» WORK INSTRUCTIONS
The data is to be repeated exactly, with the images removed.

» INFORMATION SHOWN
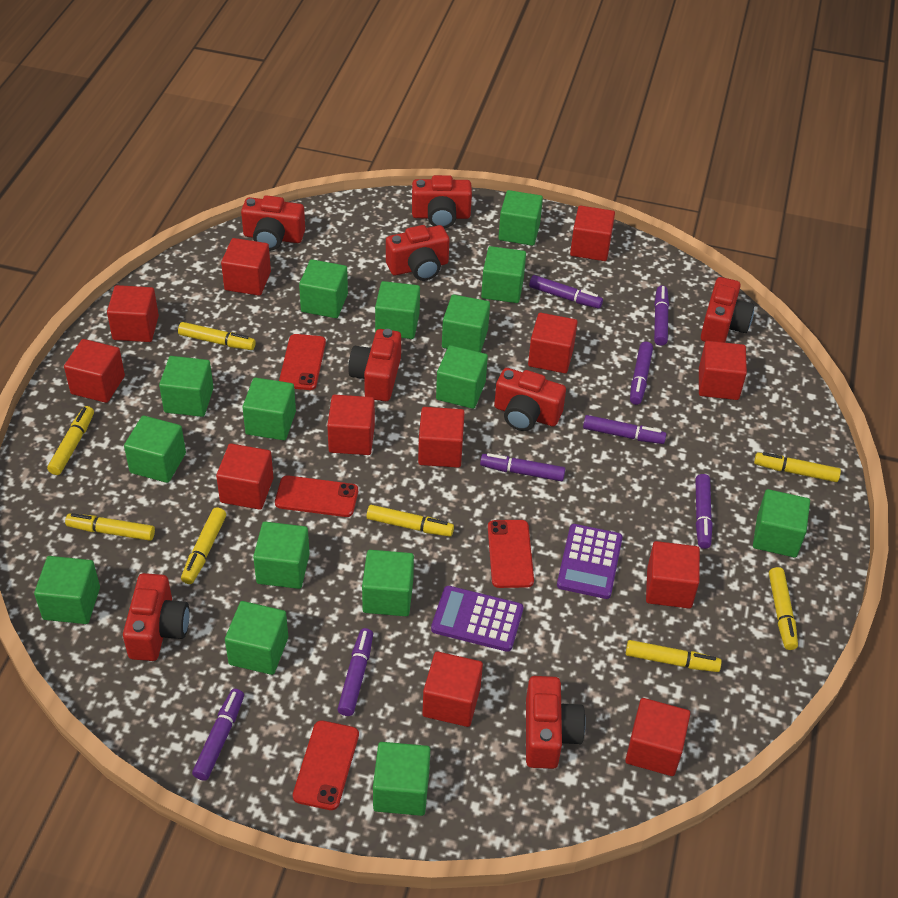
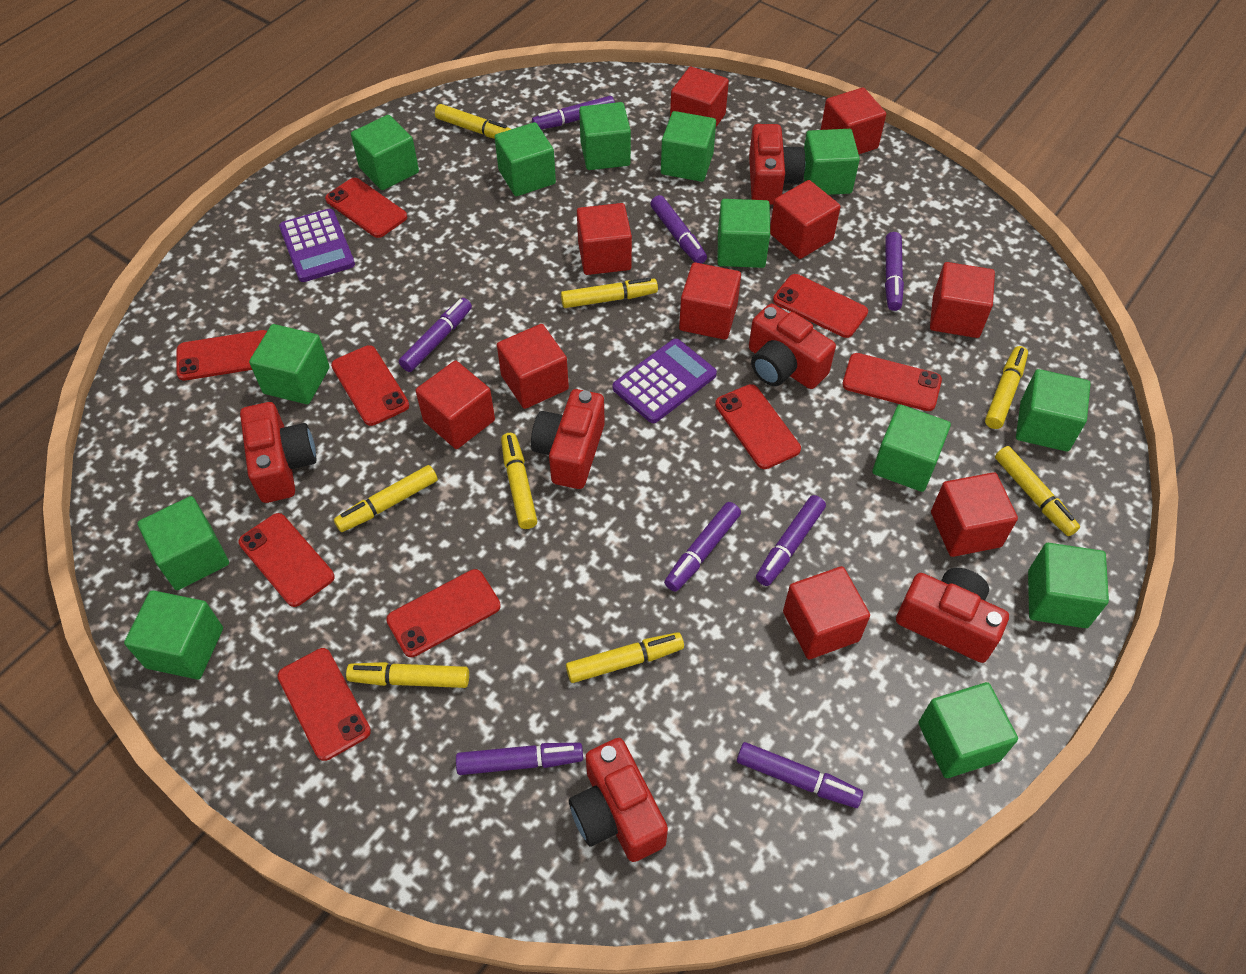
green cube: 15 -> 13
red camera: 8 -> 6
red cube: 12 -> 10
red phone: 4 -> 9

» TASK RESULT
green cube: 15 -> 13
red camera: 8 -> 6
red cube: 12 -> 10
red phone: 4 -> 9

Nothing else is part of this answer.